- [What the task asks]: Write out exactly, and only, the lines below from the line with "[(522,14),(515,0),(487,0),(497,24),(522,14)]" through the line with "[(449,81),(487,80),(486,37),(448,38),(449,81)]"; pictures do not belong in the copy.

- [Source records]:
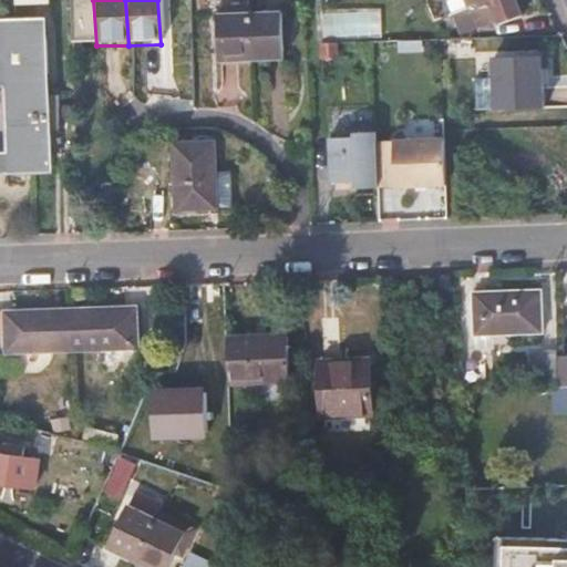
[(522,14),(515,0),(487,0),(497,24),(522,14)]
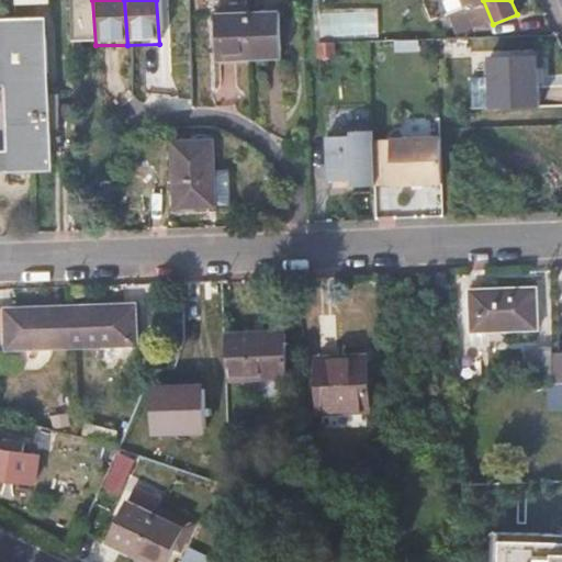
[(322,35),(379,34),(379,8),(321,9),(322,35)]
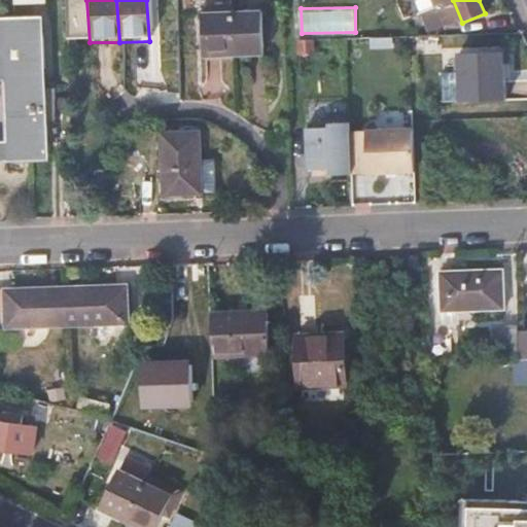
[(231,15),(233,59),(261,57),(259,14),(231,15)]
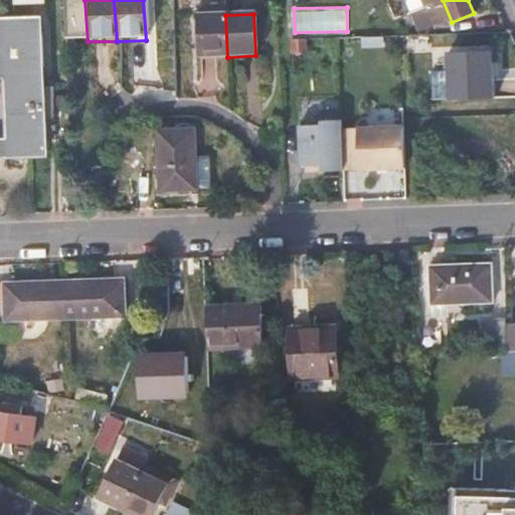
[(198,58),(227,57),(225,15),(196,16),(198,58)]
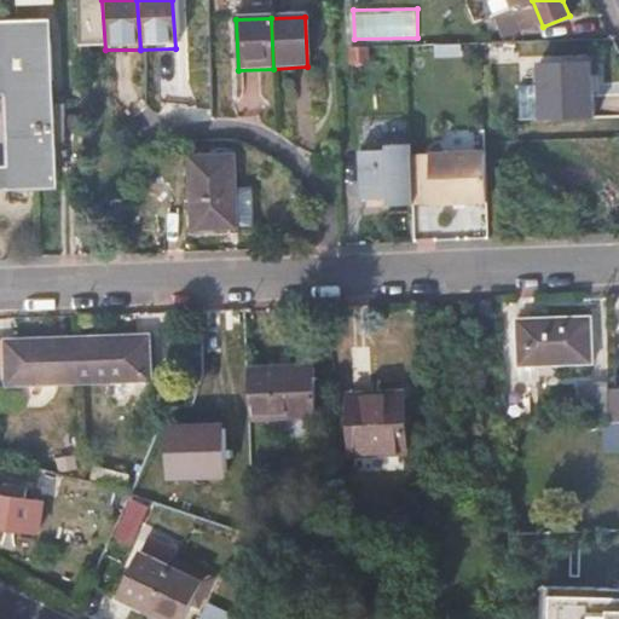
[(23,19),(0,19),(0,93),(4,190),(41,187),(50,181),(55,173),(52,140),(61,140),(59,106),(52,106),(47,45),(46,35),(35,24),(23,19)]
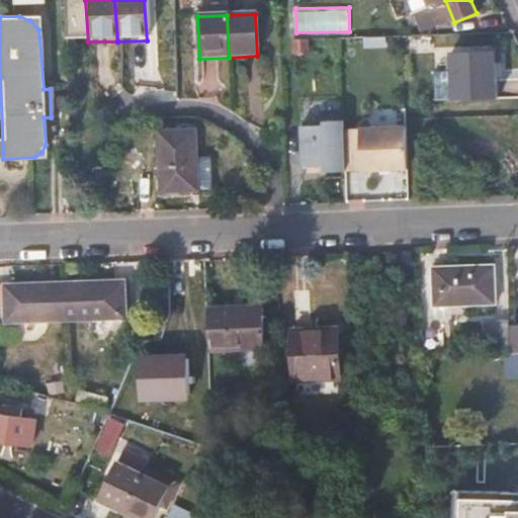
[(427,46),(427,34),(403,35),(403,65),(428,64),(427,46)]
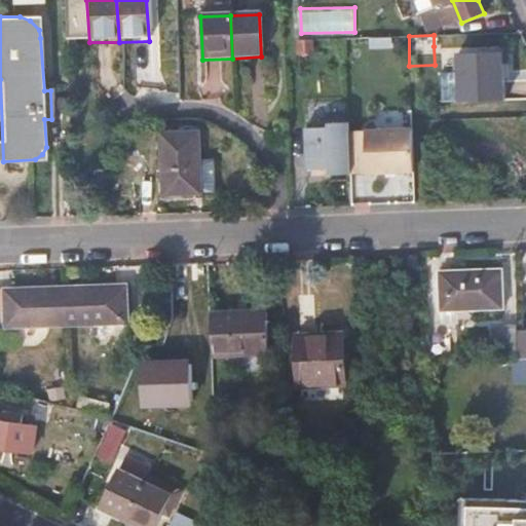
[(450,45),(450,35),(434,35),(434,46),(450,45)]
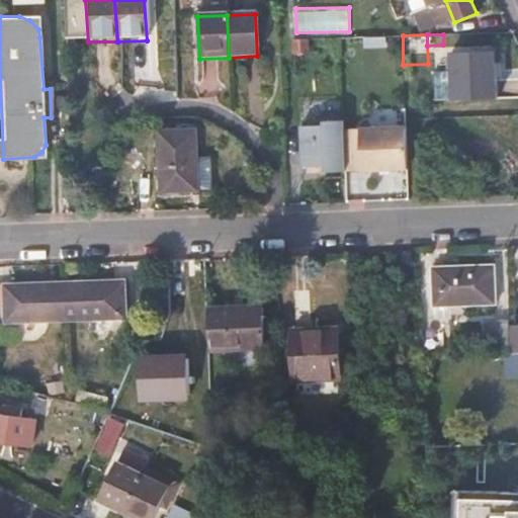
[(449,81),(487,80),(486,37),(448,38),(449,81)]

==

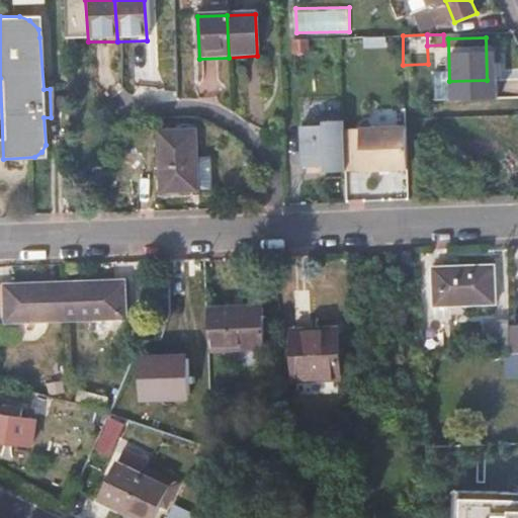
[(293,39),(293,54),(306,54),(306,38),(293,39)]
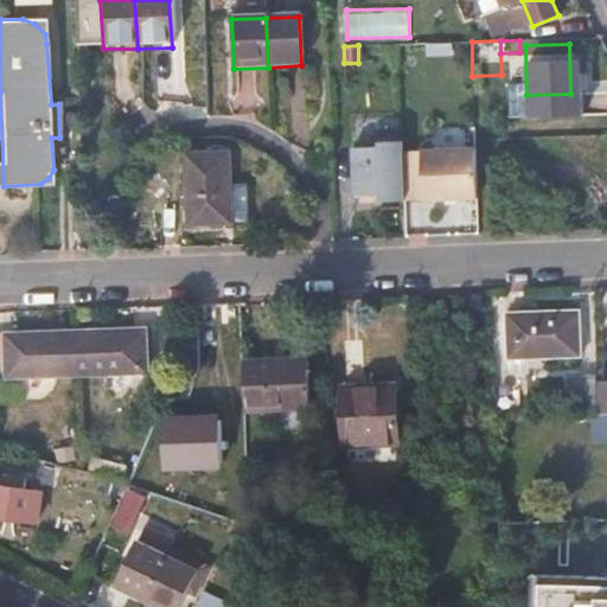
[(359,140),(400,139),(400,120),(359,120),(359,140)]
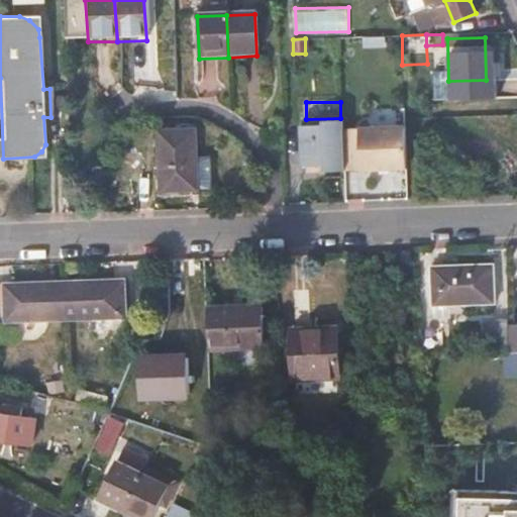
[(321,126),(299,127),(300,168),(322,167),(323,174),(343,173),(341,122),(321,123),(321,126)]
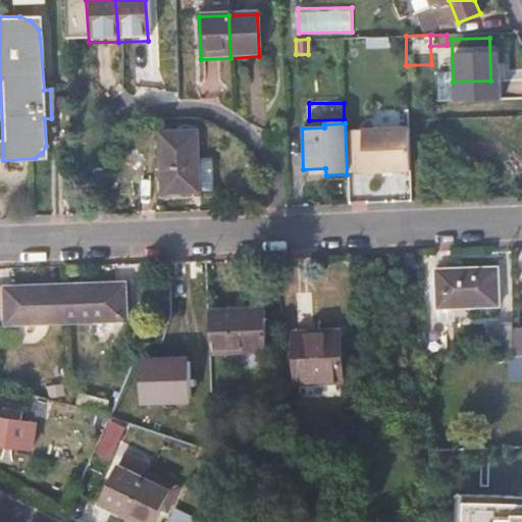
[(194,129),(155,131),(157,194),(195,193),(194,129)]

- [Exercise output]:
[(522,14),(515,0),(487,0),(497,24),(522,14)]
[(322,35),(379,34),(379,8),(321,9),(322,35)]
[(231,15),(233,59),(261,57),(259,14),(231,15)]
[(198,58),(227,57),(225,15),(196,16),(198,58)]
[(23,19),(0,19),(0,93),(4,190),(41,187),(50,181),(55,173),(52,140),(61,140),(59,106),(52,106),(47,45),(46,35),(35,24),(23,19)]
[(427,46),(427,34),(403,35),(403,65),(428,64),(427,46)]
[(450,45),(450,35),(434,35),(434,46),(450,45)]
[(449,81),(487,80),(486,37),(448,38),(449,81)]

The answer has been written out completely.